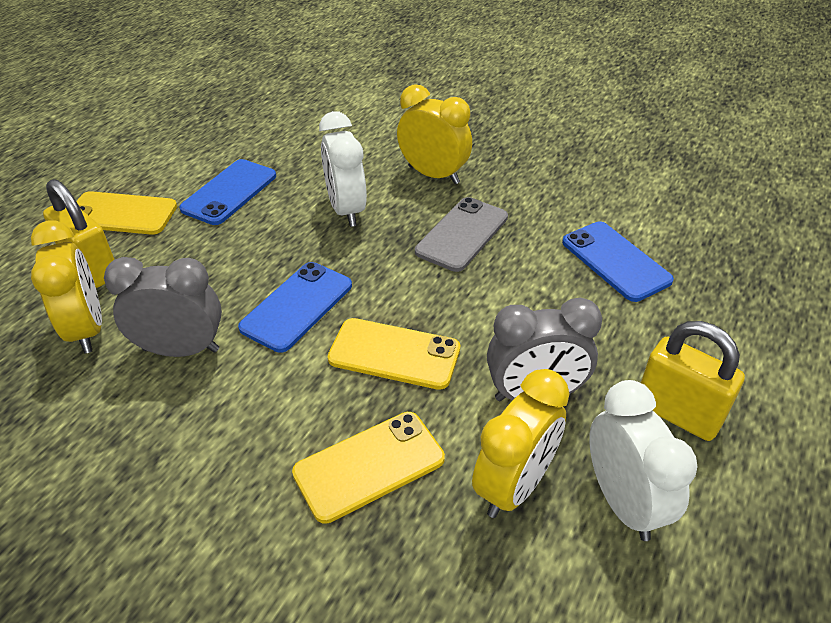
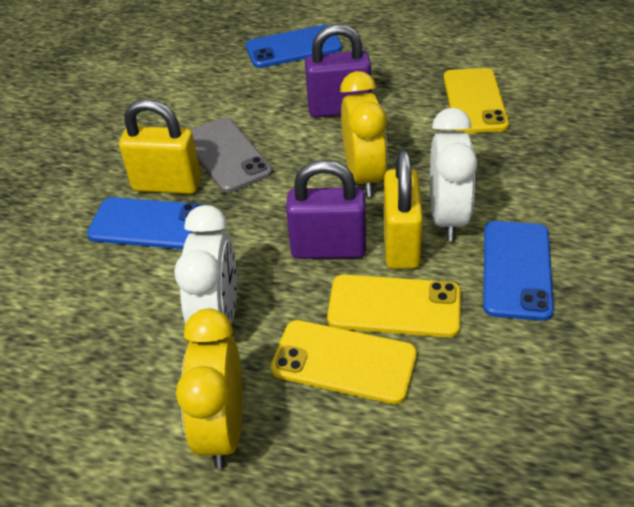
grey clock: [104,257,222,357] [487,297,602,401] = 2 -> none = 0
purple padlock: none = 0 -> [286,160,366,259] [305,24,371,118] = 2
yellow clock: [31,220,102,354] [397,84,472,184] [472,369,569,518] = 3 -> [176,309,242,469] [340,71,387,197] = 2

####################

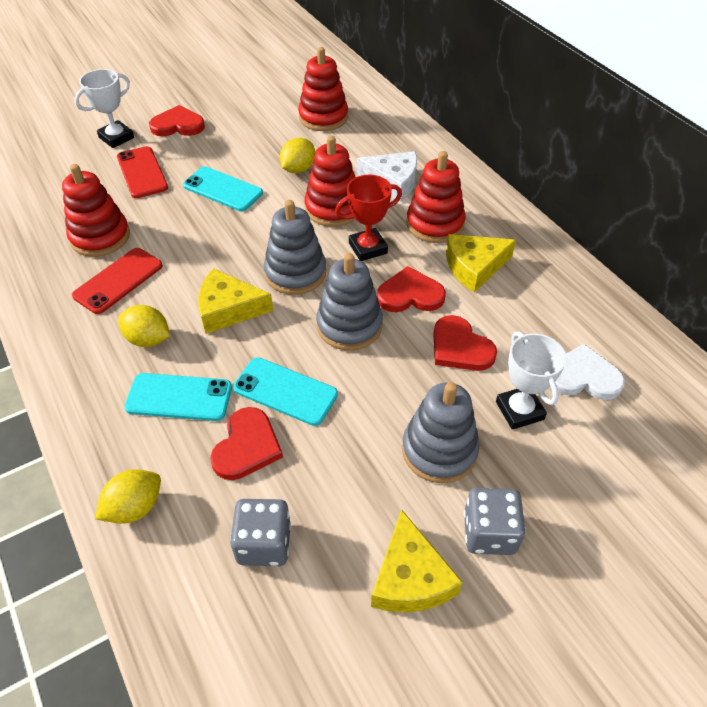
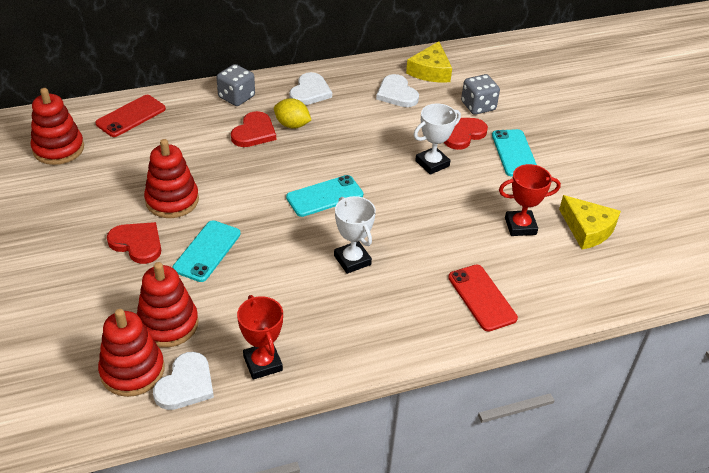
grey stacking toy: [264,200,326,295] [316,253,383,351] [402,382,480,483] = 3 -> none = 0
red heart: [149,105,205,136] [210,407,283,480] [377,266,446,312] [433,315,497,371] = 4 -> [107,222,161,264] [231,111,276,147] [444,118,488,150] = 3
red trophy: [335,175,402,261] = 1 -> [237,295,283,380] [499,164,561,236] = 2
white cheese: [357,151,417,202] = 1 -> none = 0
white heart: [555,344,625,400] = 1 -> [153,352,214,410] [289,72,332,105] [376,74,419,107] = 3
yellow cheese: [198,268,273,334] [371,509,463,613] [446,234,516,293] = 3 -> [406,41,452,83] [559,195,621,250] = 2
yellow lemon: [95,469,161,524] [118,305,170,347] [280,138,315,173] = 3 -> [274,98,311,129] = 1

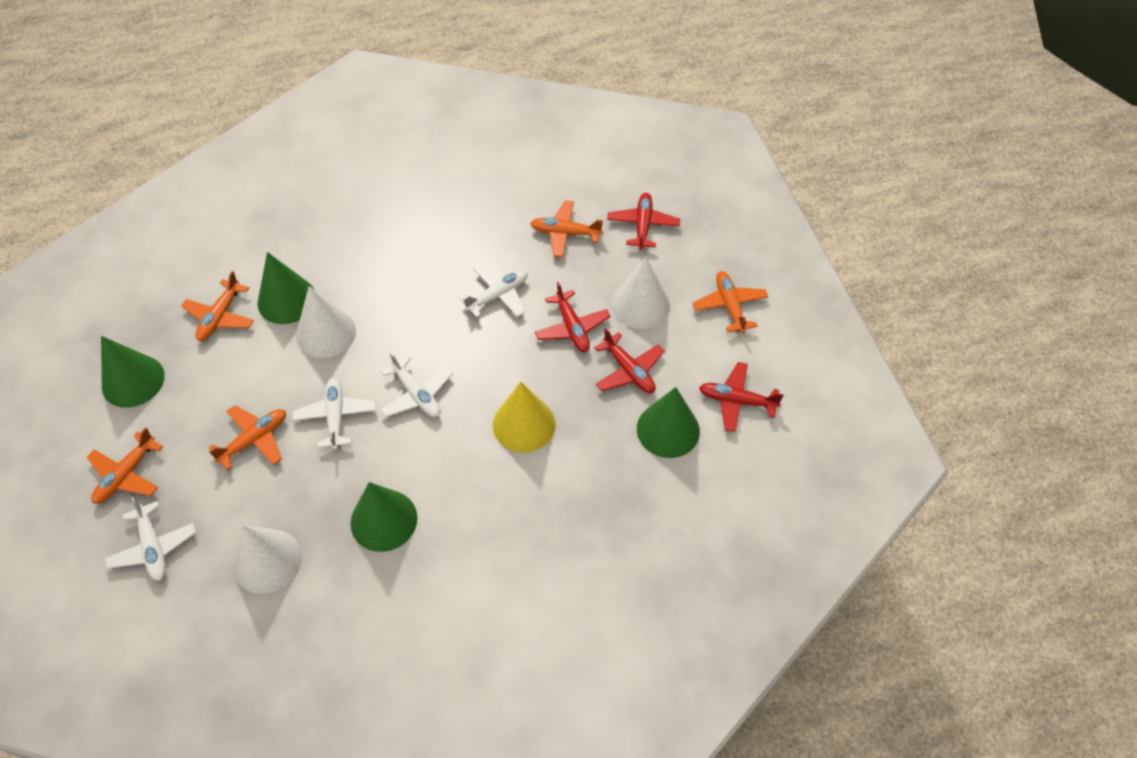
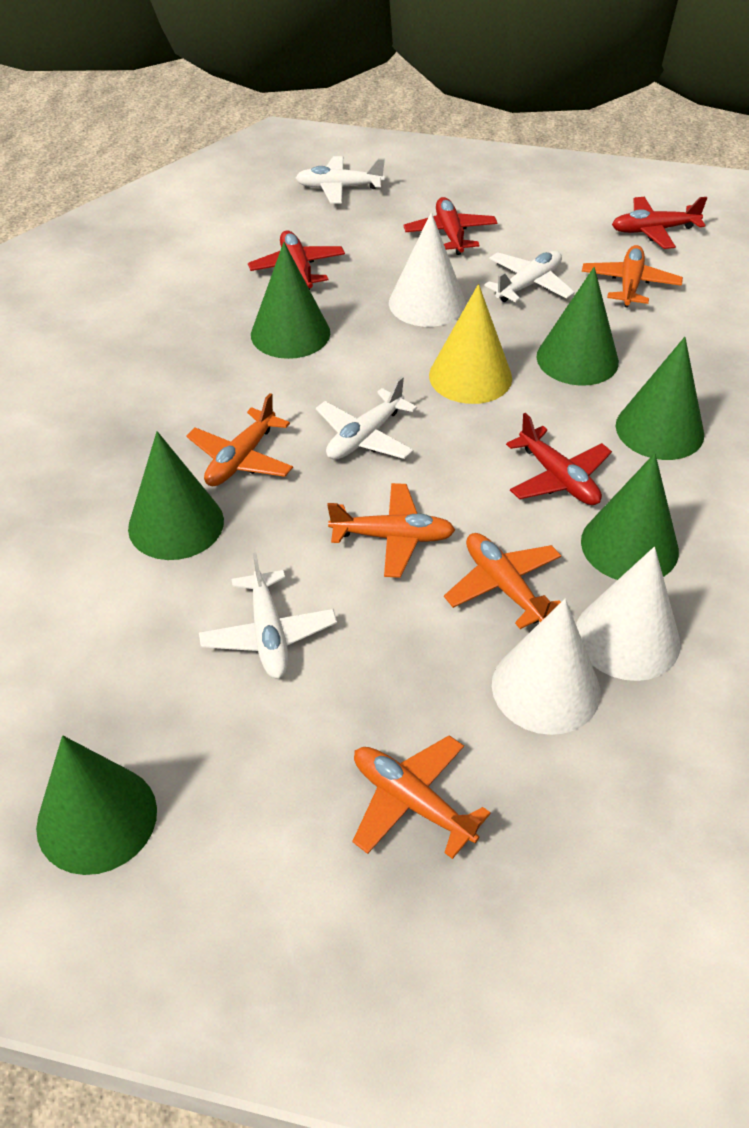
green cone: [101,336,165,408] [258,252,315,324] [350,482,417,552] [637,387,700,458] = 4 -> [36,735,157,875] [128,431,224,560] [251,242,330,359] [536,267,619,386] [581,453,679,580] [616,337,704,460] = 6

####################

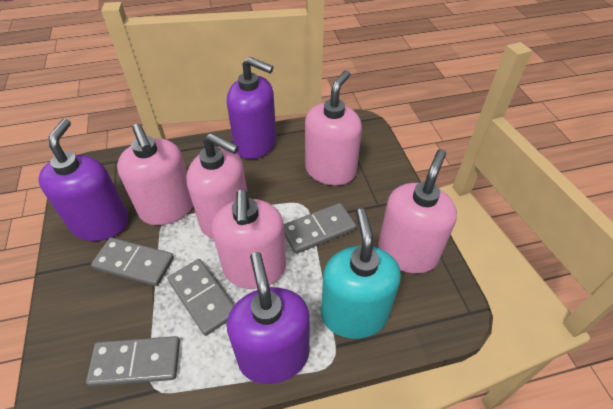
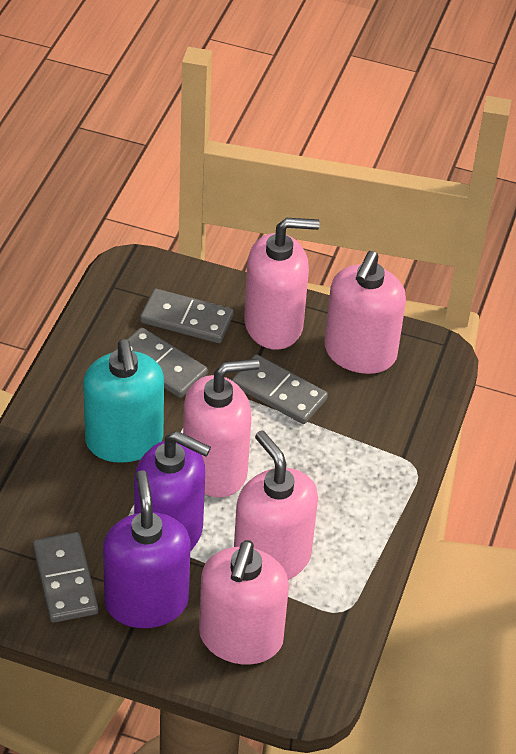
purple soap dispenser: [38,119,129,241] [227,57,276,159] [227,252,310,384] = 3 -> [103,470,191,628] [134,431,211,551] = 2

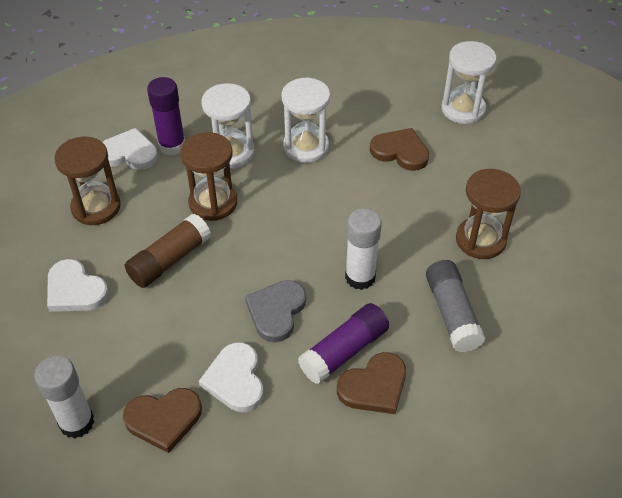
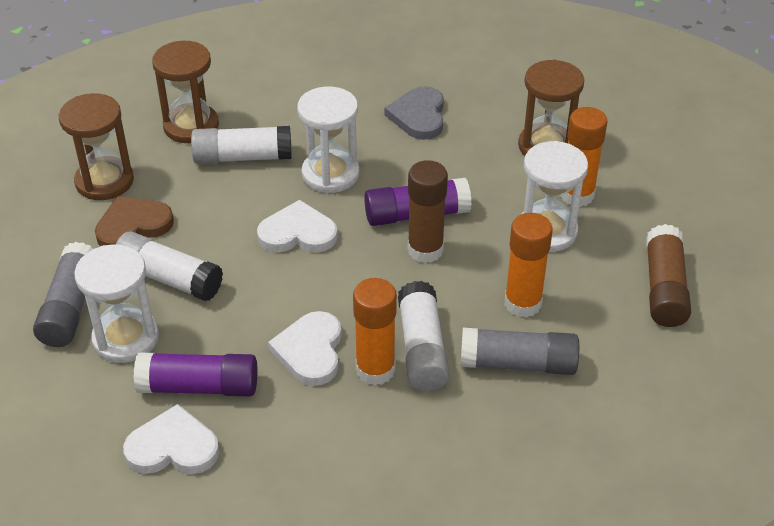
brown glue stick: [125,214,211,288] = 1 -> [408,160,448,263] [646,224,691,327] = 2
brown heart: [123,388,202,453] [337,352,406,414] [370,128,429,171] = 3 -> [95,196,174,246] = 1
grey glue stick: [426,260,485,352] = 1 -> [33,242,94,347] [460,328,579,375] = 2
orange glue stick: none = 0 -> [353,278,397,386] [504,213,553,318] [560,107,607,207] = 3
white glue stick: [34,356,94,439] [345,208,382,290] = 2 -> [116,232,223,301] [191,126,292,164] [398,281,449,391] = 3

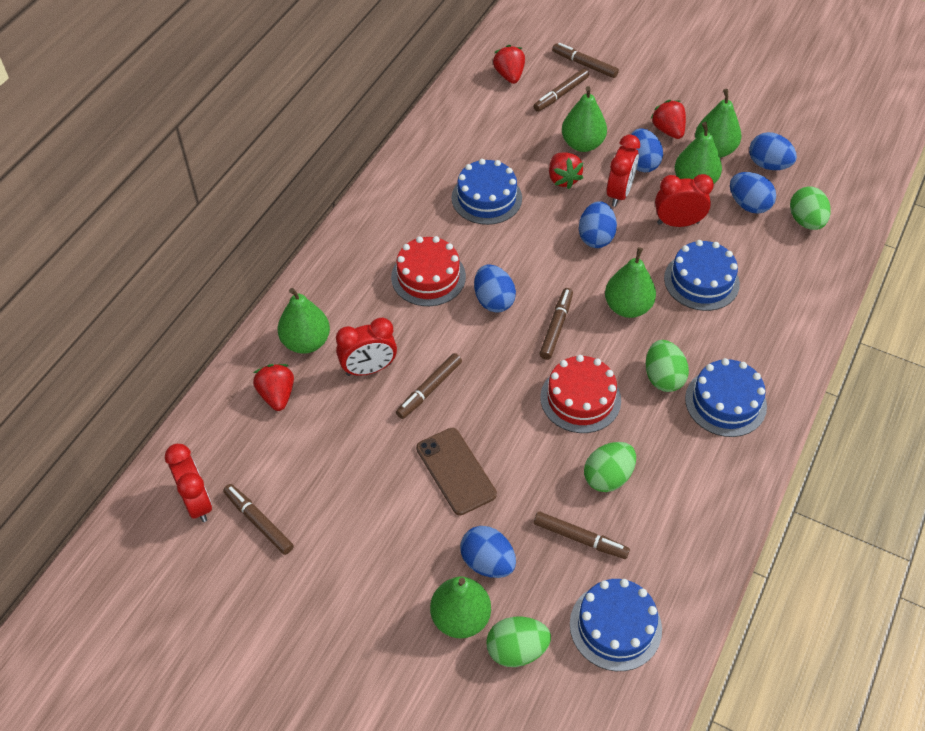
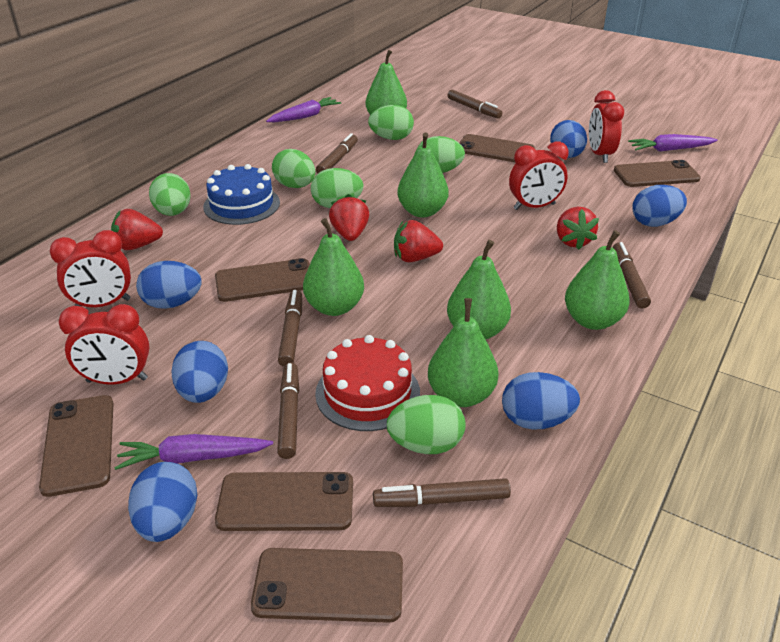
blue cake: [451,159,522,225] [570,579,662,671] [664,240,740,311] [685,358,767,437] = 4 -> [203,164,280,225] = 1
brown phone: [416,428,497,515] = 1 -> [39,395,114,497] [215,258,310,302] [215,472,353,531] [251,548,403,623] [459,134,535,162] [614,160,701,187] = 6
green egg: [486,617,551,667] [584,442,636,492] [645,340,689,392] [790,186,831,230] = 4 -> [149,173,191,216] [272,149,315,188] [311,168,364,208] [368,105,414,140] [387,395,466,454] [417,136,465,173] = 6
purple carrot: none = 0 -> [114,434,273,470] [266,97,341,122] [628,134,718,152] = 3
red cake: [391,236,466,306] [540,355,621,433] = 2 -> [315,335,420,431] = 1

####################

Work required
Give back exactly the lines above that run from the one with "yellow cheese: [198,268,273,334]" to the one with "green cone: [101,336,165,408]", including both, with the pictures left out.

Solution to this task
yellow cheese: [198,268,273,334] [371,509,463,613] [446,234,516,293] = 3 -> [406,41,452,83] [559,195,621,250] = 2
yellow lemon: [95,469,161,524] [118,305,170,347] [280,138,315,173] = 3 -> [274,98,311,129] = 1

green cone: [101,336,165,408] [258,252,315,324] [350,482,417,552] [637,387,700,458] = 4 -> [36,735,157,875] [128,431,224,560] [251,242,330,359] [536,267,619,386] [581,453,679,580] [616,337,704,460] = 6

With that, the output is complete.